*REQUIRED WORK*. Which lines of the material contain the string "kern"? Return every such line in full, treating uppercase and lowercase as different.

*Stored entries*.
☆ ☆ ☆ ☆ ☆ ☆ ☆

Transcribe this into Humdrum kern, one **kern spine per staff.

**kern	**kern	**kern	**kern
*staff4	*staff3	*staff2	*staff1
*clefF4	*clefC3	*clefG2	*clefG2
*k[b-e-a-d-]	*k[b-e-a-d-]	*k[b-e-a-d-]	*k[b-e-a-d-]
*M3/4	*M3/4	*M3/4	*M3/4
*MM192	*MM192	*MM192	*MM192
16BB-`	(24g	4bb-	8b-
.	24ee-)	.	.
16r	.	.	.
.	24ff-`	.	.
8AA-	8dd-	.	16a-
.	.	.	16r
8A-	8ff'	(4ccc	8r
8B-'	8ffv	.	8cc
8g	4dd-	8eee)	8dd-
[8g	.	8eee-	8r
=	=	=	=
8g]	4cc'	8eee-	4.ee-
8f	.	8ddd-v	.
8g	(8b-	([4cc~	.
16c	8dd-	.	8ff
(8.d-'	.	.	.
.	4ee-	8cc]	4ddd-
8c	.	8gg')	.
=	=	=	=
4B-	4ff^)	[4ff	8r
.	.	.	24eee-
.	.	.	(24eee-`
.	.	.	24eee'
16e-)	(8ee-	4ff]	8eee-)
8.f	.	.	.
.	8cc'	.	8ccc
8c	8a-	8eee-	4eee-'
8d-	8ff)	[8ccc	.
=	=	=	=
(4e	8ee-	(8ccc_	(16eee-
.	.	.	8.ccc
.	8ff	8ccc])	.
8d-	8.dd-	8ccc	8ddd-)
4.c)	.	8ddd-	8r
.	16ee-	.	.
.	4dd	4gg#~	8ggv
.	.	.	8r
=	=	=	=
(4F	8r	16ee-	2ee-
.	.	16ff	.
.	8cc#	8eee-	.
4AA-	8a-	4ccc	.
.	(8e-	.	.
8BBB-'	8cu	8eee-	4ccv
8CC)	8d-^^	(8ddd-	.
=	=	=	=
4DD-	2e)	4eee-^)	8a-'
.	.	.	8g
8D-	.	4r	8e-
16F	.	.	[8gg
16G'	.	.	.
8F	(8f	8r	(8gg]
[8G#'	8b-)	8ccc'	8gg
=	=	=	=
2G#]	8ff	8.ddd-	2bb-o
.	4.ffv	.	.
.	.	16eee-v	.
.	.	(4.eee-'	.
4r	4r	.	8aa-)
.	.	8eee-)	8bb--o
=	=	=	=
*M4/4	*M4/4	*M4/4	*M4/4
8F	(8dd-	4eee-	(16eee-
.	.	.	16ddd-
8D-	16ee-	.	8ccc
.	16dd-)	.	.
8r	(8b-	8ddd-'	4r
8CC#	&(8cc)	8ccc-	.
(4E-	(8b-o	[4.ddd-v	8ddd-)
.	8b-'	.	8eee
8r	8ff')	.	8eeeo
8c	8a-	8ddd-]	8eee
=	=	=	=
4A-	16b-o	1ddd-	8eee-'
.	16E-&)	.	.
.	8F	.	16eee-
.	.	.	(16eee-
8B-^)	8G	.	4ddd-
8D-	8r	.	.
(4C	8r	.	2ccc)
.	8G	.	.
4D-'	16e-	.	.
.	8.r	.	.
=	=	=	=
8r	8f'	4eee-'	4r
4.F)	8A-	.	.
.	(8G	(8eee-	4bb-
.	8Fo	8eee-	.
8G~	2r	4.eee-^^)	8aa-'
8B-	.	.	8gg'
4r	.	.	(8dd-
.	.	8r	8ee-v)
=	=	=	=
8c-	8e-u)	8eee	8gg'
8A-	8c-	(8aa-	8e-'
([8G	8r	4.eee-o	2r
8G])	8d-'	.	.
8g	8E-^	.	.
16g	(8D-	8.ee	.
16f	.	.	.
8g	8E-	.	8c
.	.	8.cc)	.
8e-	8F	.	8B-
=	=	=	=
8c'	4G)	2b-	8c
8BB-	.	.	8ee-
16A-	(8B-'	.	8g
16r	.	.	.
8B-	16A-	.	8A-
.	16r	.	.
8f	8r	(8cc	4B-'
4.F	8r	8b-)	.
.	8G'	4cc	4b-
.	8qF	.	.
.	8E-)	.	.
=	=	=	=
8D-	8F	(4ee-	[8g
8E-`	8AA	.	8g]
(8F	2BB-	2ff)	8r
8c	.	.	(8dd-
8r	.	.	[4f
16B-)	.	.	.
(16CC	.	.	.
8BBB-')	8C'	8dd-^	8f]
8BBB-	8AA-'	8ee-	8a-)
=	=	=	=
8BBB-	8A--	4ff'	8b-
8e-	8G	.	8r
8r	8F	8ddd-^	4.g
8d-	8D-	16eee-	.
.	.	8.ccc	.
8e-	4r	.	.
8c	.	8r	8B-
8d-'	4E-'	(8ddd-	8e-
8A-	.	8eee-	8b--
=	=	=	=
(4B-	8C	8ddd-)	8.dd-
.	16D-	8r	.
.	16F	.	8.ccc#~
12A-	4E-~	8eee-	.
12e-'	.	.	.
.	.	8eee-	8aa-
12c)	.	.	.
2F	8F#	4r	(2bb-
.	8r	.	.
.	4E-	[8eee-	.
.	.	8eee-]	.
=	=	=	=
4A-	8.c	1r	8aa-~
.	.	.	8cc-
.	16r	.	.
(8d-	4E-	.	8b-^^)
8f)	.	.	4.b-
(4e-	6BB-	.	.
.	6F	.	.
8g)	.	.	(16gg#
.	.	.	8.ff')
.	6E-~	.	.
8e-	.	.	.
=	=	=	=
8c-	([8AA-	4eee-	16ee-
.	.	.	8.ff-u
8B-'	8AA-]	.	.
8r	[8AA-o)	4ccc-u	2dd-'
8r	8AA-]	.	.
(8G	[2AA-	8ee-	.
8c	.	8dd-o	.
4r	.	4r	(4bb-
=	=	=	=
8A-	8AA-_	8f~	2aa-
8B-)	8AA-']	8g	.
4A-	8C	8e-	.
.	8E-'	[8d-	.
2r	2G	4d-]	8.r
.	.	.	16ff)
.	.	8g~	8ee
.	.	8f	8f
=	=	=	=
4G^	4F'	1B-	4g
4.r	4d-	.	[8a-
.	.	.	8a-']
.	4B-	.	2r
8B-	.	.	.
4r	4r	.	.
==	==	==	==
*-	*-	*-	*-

☆ ☆ ☆ ☆ ☆ ☆ ☆

*COMPLETED EXERCISE*.
Transcribe this into Humdrum kern, one **kern spine per staff.
**kern	**kern	**kern	**kern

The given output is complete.